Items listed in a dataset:
::::
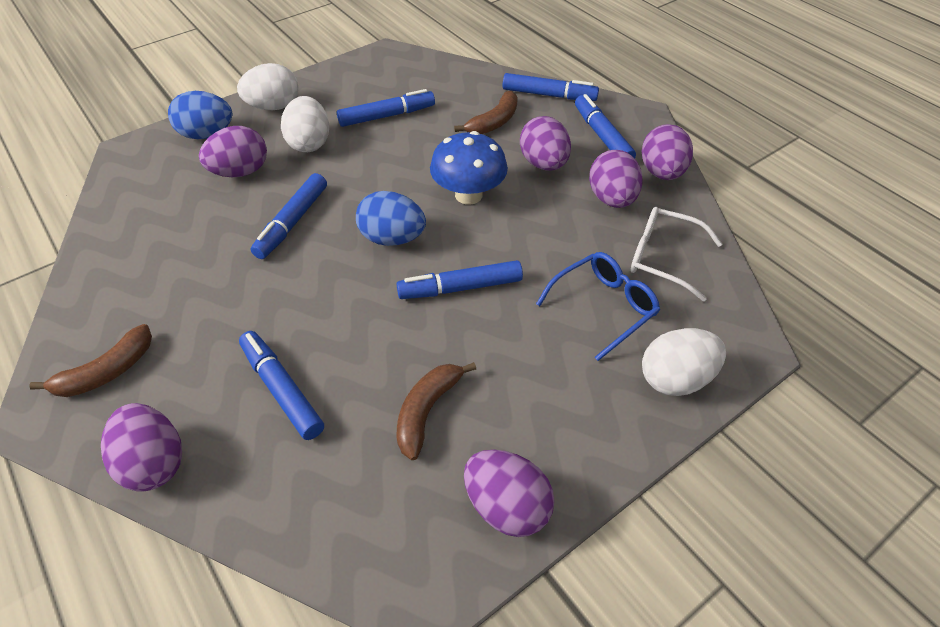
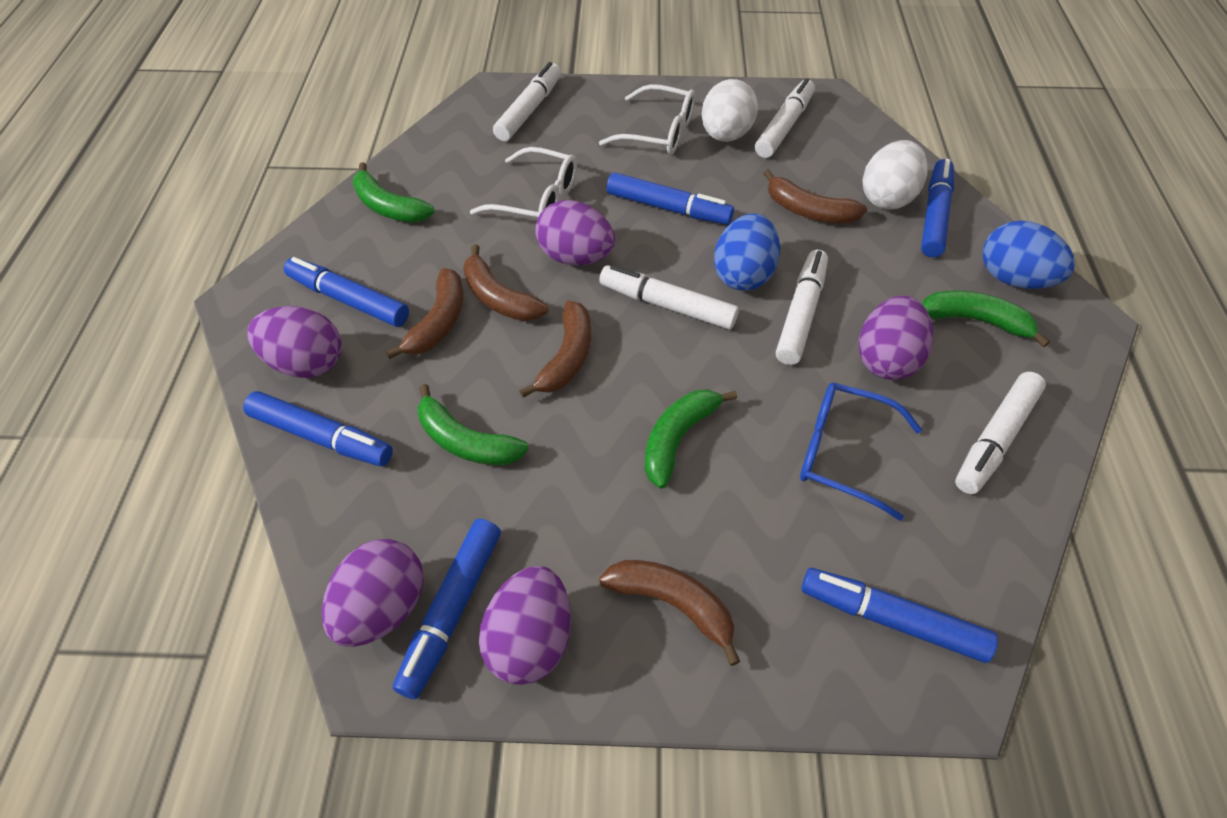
blue mushroom: 1 -> 0
brown banana: 3 -> 5
green banana: 0 -> 4
purple egg: 6 -> 5
white egg: 3 -> 2
white glasses: 1 -> 2
white marker: 0 -> 5

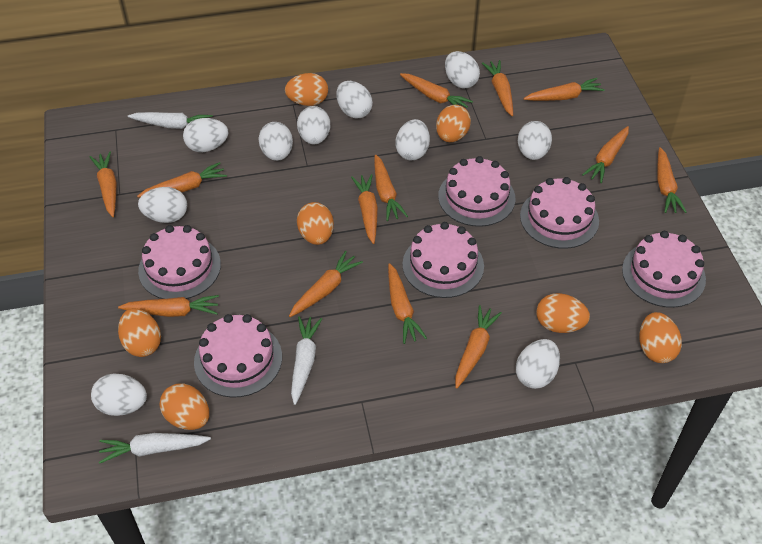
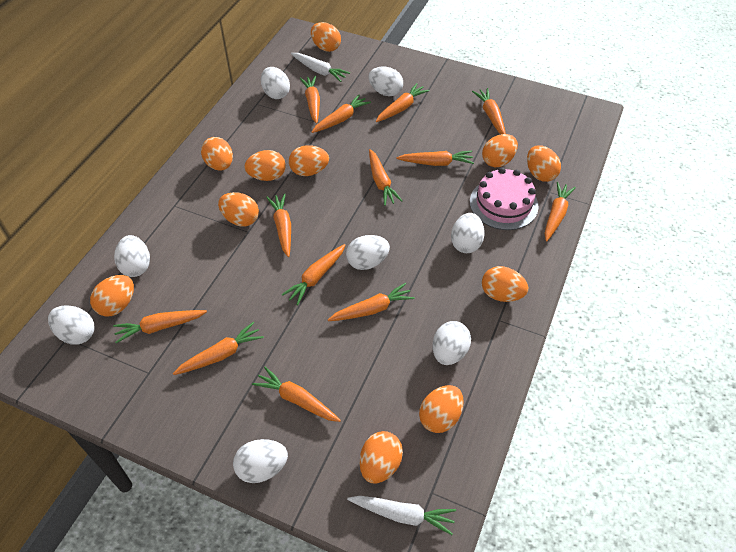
orange egg: 7 -> 11
pink cake: 6 -> 1
white carrot: 3 -> 2
white egg: 10 -> 8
::::
• _Brief_
Set down every entry above again exactly, dropping each picture.

• _Task response_
blue mushroom: 1 -> 0
brown banana: 3 -> 5
green banana: 0 -> 4
purple egg: 6 -> 5
white egg: 3 -> 2
white glasses: 1 -> 2
white marker: 0 -> 5

orange egg: 7 -> 11
pink cake: 6 -> 1
white carrot: 3 -> 2
white egg: 10 -> 8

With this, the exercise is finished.